Write the listing out once more, identical to the original but without pictures.

### RECORDED DATA
····················

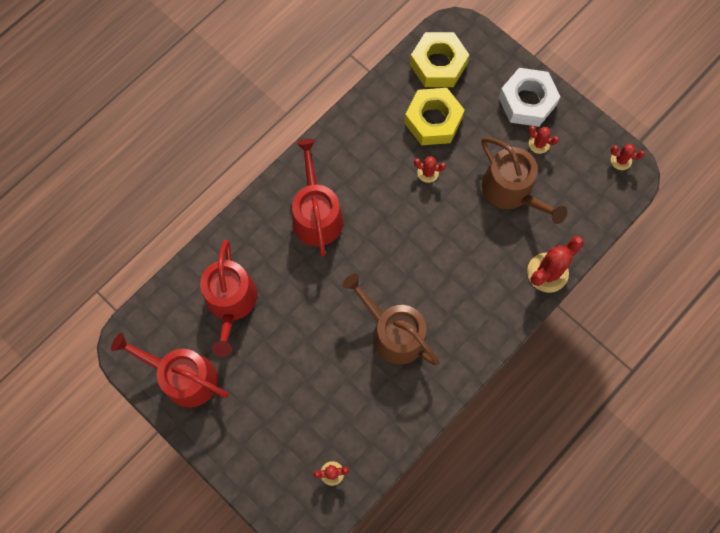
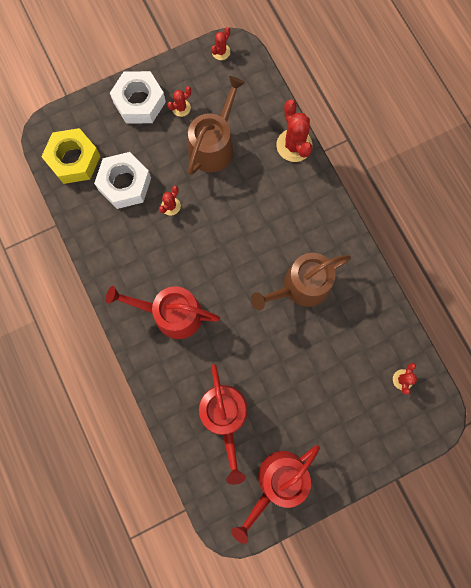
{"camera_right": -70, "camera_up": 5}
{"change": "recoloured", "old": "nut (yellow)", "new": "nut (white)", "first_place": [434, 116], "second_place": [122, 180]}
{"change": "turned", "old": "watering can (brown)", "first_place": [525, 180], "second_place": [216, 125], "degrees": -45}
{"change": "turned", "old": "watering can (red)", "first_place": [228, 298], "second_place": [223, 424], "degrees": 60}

····················

### RESULT
{"camera_right": -70, "camera_up": 5}
{"change": "recoloured", "old": "nut (yellow)", "new": "nut (white)", "first_place": [434, 116], "second_place": [122, 180]}
{"change": "turned", "old": "watering can (brown)", "first_place": [525, 180], "second_place": [216, 125], "degrees": -45}
{"change": "turned", "old": "watering can (red)", "first_place": [228, 298], "second_place": [223, 424], "degrees": 60}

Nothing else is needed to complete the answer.